▸ **WHAT YOU ARE ASKED TO DO**: Rewrite the entries below, changing every "blue glossy eye" to "green glossy eye" and leaving all other text as is. Don't include the pictures in your answer.

▸ **DATA SUPPLIED**:
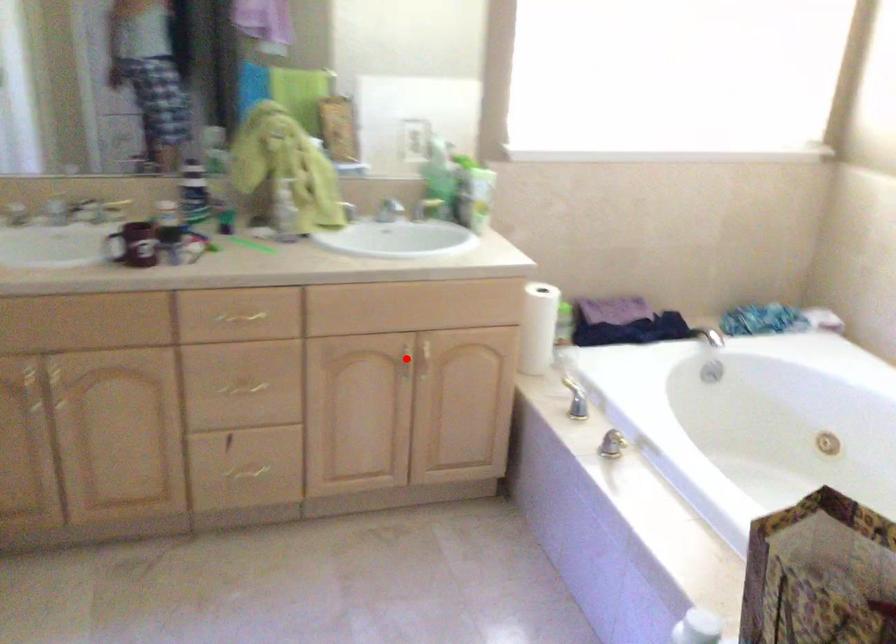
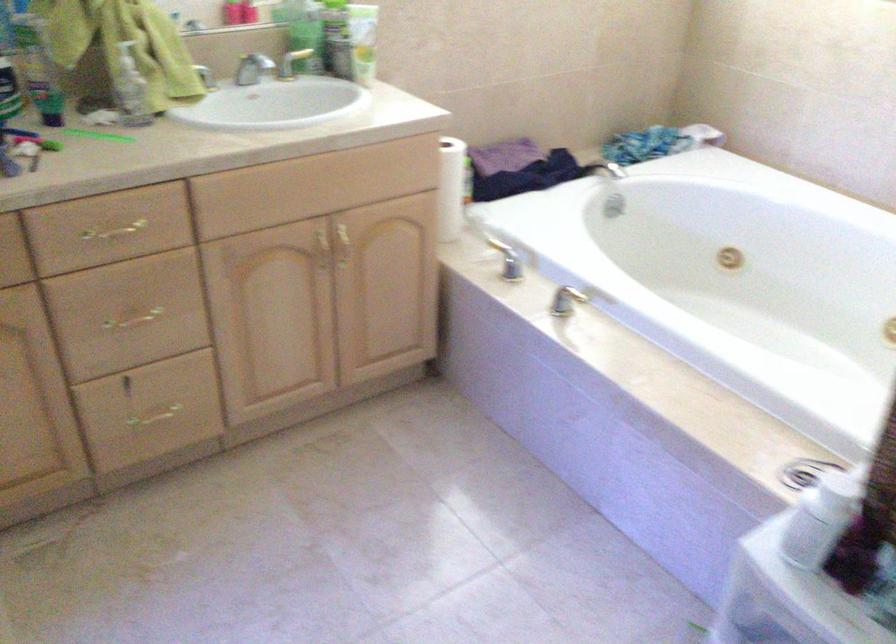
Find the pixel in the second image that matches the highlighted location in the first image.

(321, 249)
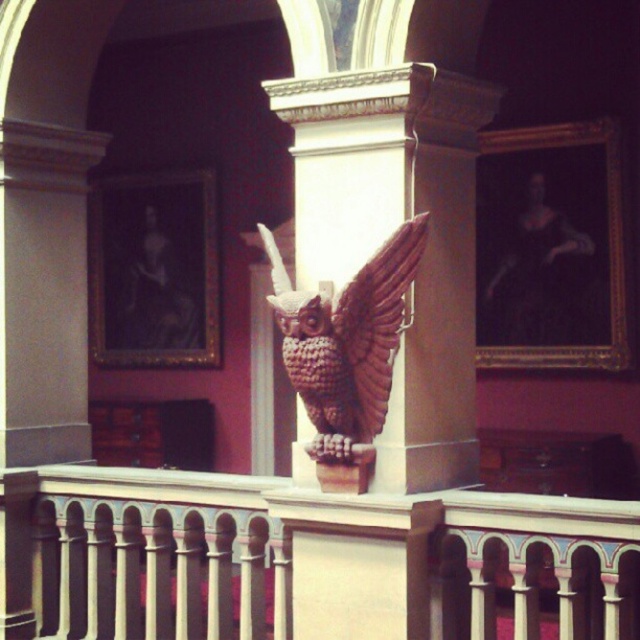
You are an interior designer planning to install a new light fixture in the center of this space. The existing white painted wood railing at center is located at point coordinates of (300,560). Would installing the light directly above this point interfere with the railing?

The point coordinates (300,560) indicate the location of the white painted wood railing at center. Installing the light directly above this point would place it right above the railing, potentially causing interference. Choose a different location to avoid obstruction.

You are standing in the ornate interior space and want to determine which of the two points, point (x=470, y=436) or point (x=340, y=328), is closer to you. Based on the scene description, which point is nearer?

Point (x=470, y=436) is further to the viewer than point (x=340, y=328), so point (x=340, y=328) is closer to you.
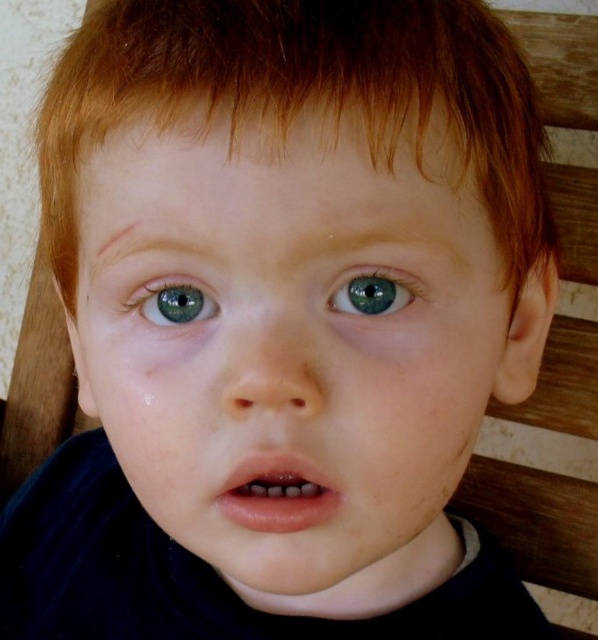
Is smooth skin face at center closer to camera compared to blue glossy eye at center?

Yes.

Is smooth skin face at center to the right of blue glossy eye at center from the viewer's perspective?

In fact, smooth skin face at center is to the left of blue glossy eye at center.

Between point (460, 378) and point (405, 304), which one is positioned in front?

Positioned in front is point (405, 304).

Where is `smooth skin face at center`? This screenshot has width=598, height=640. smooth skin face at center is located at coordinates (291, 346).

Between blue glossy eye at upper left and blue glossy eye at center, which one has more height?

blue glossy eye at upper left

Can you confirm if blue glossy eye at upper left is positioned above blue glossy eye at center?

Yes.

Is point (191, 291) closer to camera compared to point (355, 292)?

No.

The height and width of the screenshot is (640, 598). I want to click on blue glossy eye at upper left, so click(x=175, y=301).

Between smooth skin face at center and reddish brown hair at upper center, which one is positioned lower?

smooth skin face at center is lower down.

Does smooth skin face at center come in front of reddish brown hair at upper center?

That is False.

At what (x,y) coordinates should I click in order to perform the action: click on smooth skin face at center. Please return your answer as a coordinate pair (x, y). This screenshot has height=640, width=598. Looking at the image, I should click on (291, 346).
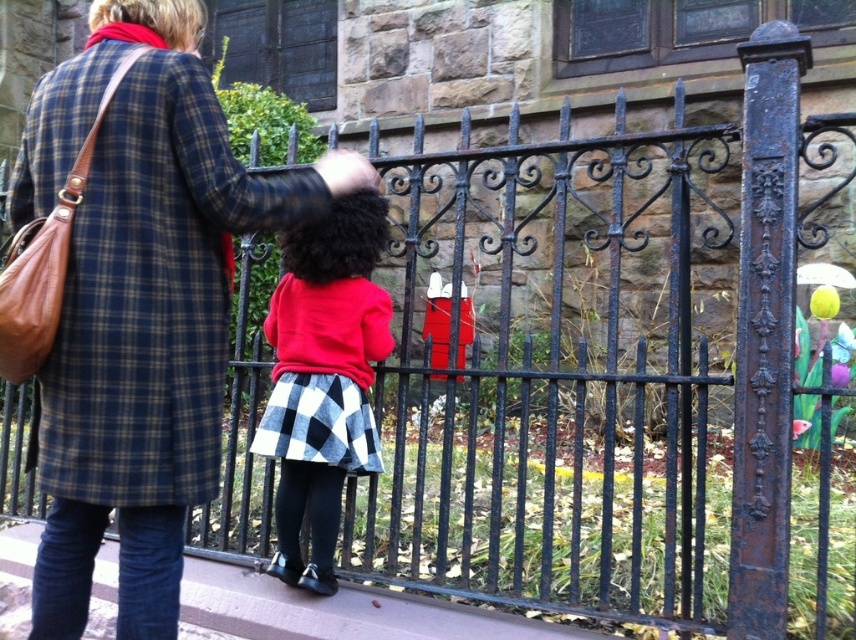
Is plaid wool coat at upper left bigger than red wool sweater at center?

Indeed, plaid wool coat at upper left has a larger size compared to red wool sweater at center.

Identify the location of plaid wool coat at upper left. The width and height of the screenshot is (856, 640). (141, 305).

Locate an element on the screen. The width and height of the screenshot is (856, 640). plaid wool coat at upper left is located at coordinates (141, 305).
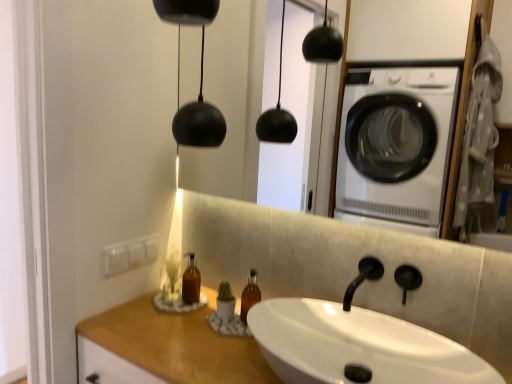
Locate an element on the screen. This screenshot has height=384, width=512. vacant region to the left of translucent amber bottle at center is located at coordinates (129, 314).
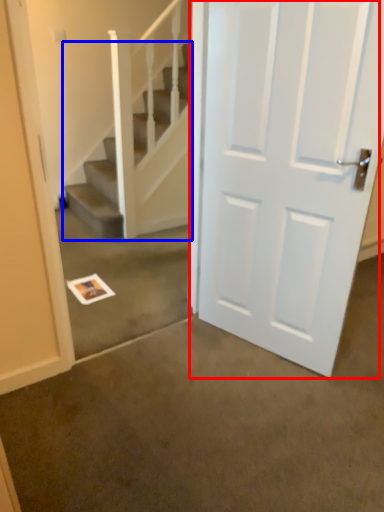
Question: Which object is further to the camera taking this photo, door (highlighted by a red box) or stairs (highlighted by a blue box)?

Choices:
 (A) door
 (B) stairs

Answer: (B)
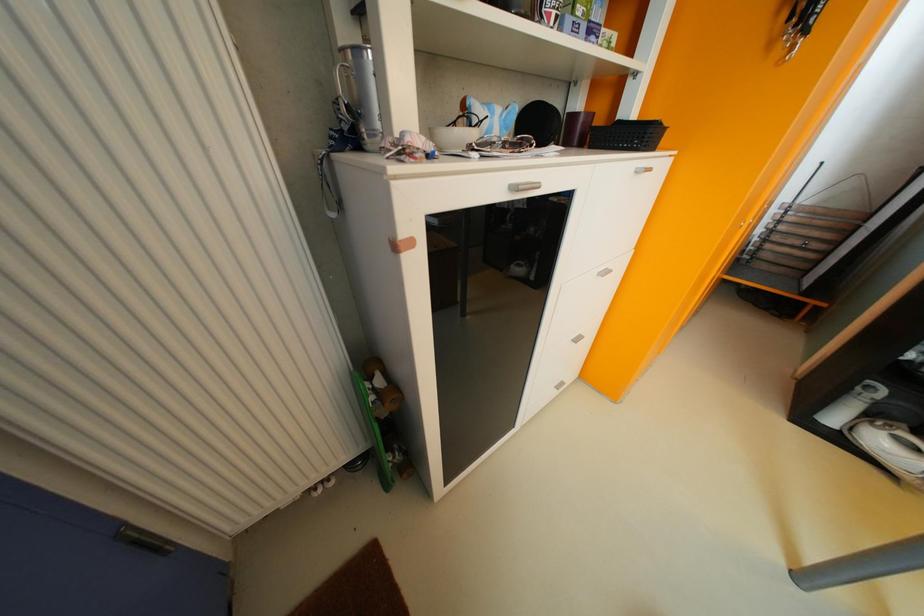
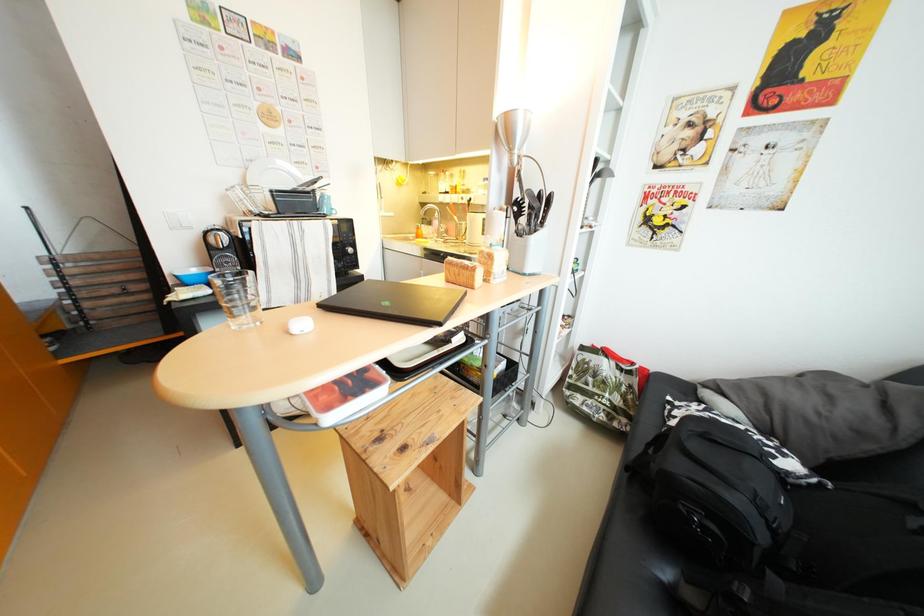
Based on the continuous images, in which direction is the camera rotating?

▸ **RESPONSE TO THE EXERCISE**:
Find the pixel in the second image that matches the highlighted location in the first image.

(321, 249)
You are an interior designer planning to install a new light fixture in the center of this space. The existing white painted wood railing at center is located at point coordinates of (300,560). Would installing the light directly above this point interfere with the railing?

The point coordinates (300,560) indicate the location of the white painted wood railing at center. Installing the light directly above this point would place it right above the railing, potentially causing interference. Choose a different location to avoid obstruction.

You are standing in the ornate interior space and want to determine which of the two points, point (x=470, y=436) or point (x=340, y=328), is closer to you. Based on the scene description, which point is nearer?

Point (x=470, y=436) is further to the viewer than point (x=340, y=328), so point (x=340, y=328) is closer to you.
Is smooth skin face at center closer to camera compared to green glossy eye at center?

Yes.

Is smooth skin face at center to the right of green glossy eye at center from the viewer's perspective?

In fact, smooth skin face at center is to the left of green glossy eye at center.

Between point (460, 378) and point (405, 304), which one is positioned in front?

Positioned in front is point (405, 304).

Where is `smooth skin face at center`? This screenshot has width=598, height=640. smooth skin face at center is located at coordinates (291, 346).

Between green glossy eye at upper left and green glossy eye at center, which one has more height?

green glossy eye at upper left

Can you confirm if green glossy eye at upper left is positioned above green glossy eye at center?

Yes.

Is point (191, 291) closer to camera compared to point (355, 292)?

No.

The height and width of the screenshot is (640, 598). I want to click on green glossy eye at upper left, so click(x=175, y=301).

Between smooth skin face at center and reddish brown hair at upper center, which one is positioned lower?

smooth skin face at center is lower down.

Does smooth skin face at center come in front of reddish brown hair at upper center?

That is False.

At what (x,y) coordinates should I click in order to perform the action: click on smooth skin face at center. Please return your answer as a coordinate pair (x, y). This screenshot has height=640, width=598. Looking at the image, I should click on (291, 346).
Is plaid wool coat at upper left bigger than red wool sweater at center?

Indeed, plaid wool coat at upper left has a larger size compared to red wool sweater at center.

Identify the location of plaid wool coat at upper left. The width and height of the screenshot is (856, 640). (141, 305).

Locate an element on the screen. The width and height of the screenshot is (856, 640). plaid wool coat at upper left is located at coordinates (141, 305).
Locate an element on the screen. This screenshot has height=384, width=512. vacant region to the left of translucent amber bottle at center is located at coordinates (129, 314).
Question: Which object is further to the camera taking this photo, door (highlighted by a red box) or stairs (highlighted by a blue box)?

Choices:
 (A) door
 (B) stairs

Answer: (B)
Based on the continuous images, in which direction is the camera rotating?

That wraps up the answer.